**ASSIGNMENT:** Write out again, unchanged, the line that has "first_place: [280, 396, 309, 427]" and each following line through the end of the entries below; leave pictures out.

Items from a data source
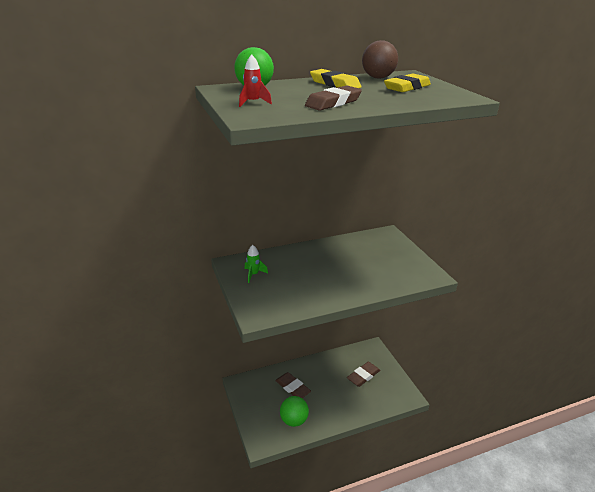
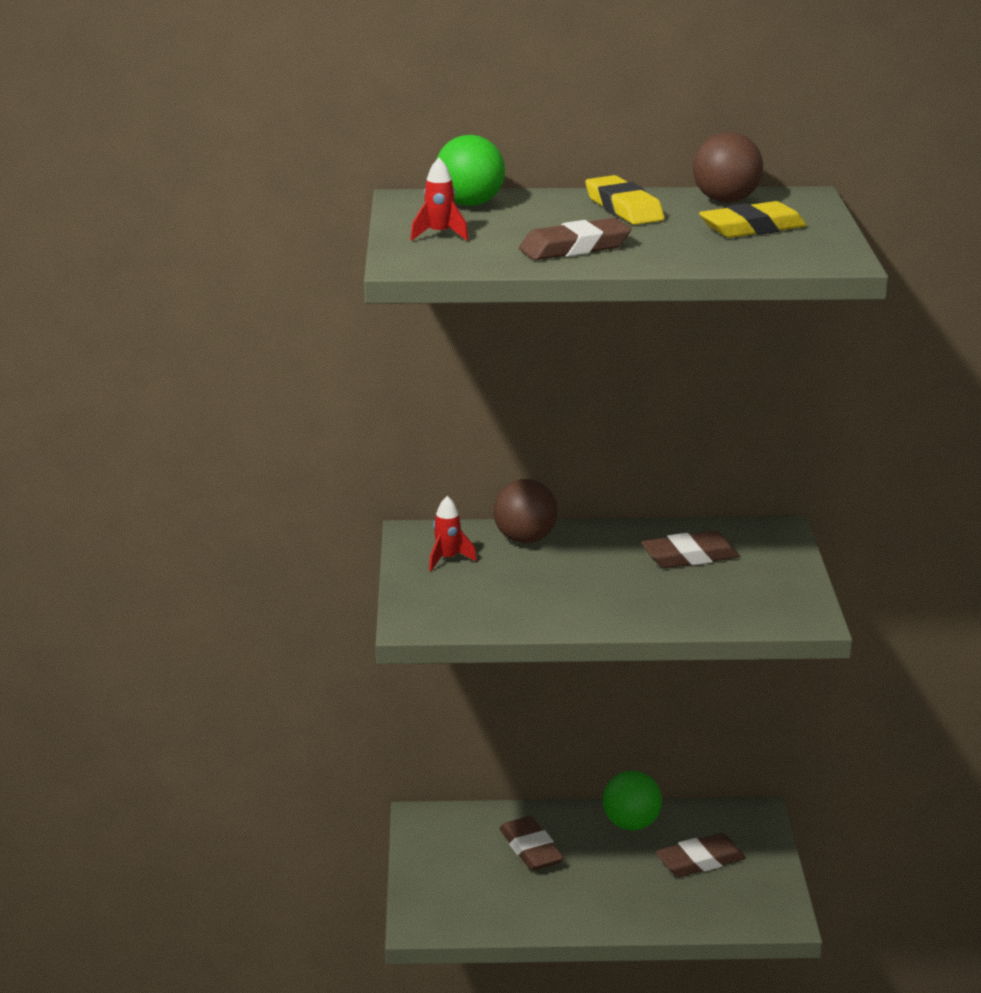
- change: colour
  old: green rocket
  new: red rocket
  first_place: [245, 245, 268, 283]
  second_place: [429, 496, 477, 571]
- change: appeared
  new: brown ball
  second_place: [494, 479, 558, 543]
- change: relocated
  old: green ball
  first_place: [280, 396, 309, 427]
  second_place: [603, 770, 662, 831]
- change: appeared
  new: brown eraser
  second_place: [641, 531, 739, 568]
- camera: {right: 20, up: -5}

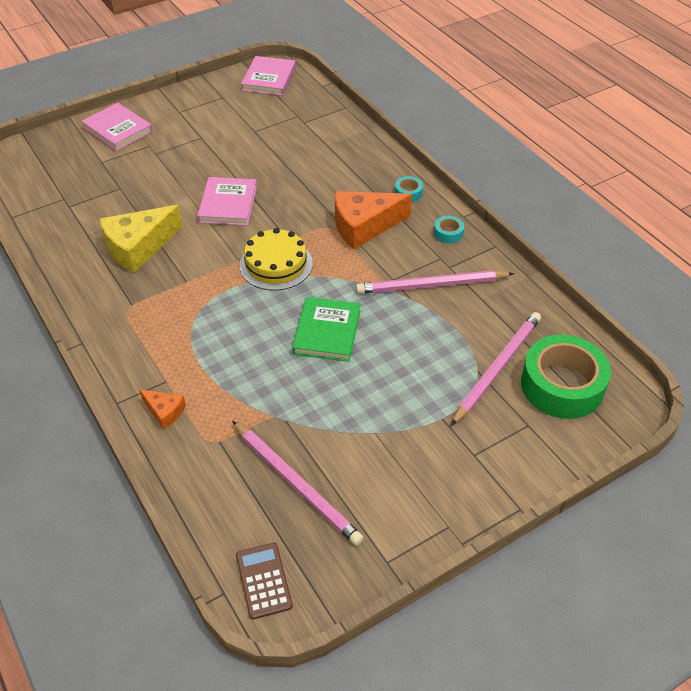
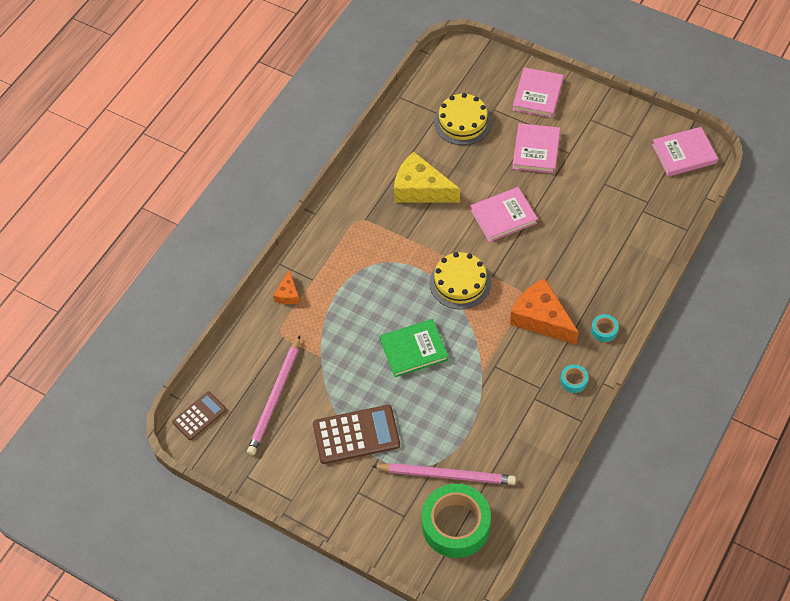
- change: appeared
  new: brown calculator
  second_place: [313, 405, 400, 464]
- change: appeared
  new: yellow cake
  second_place: [434, 93, 492, 145]
- change: appeared
  new: pink book
  second_place: [512, 123, 560, 174]
- change: missing
  old: pink pencil
  first_place: [356, 270, 514, 294]
- camera: {right: 65, up: 10}

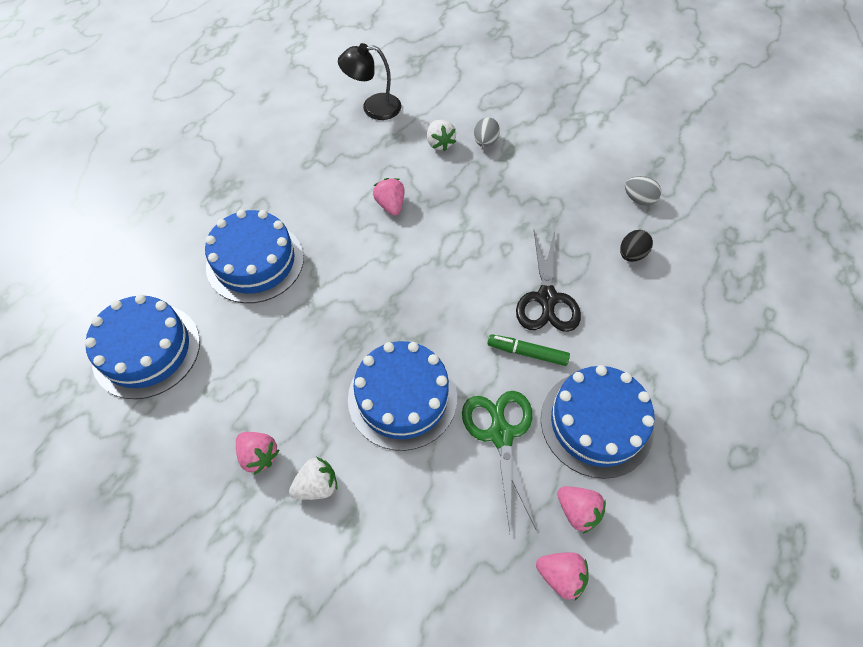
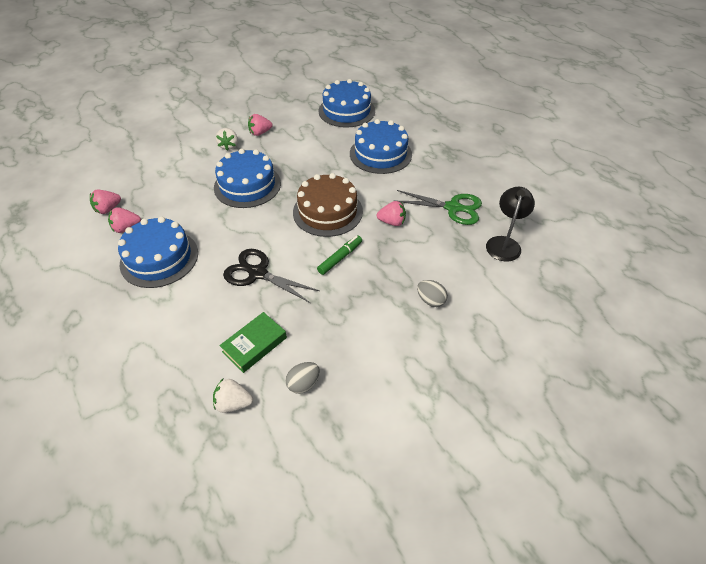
- change: relocated
  old: white strawberry
  first_place: [427, 120, 456, 151]
  second_place: [213, 379, 253, 413]
- change: exchanged
  old: black egg
  new: green book
  first_place: [620, 230, 653, 262]
  second_place: [219, 312, 287, 373]
- change: appeared
  new: brown cake
  second_place: [293, 173, 363, 237]
- change: relocated
  old: green marker
  first_place: [487, 334, 570, 366]
  second_place: [317, 235, 362, 275]
- change: relocated
  old: green scissors
  first_place: [462, 391, 536, 532]
  second_place: [397, 190, 482, 225]
- camera: {right: 115, up: -10}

**WRITTEN RESPONSE:**
  first_place: [280, 396, 309, 427]
  second_place: [603, 770, 662, 831]
- change: appeared
  new: brown eraser
  second_place: [641, 531, 739, 568]
- camera: {right: 20, up: -5}

- change: appeared
  new: brown calculator
  second_place: [313, 405, 400, 464]
- change: appeared
  new: yellow cake
  second_place: [434, 93, 492, 145]
- change: appeared
  new: pink book
  second_place: [512, 123, 560, 174]
- change: missing
  old: pink pencil
  first_place: [356, 270, 514, 294]
- camera: {right: 65, up: 10}

- change: relocated
  old: white strawberry
  first_place: [427, 120, 456, 151]
  second_place: [213, 379, 253, 413]
- change: exchanged
  old: black egg
  new: green book
  first_place: [620, 230, 653, 262]
  second_place: [219, 312, 287, 373]
- change: appeared
  new: brown cake
  second_place: [293, 173, 363, 237]
- change: relocated
  old: green marker
  first_place: [487, 334, 570, 366]
  second_place: [317, 235, 362, 275]
- change: relocated
  old: green scissors
  first_place: [462, 391, 536, 532]
  second_place: [397, 190, 482, 225]
- camera: {right: 115, up: -10}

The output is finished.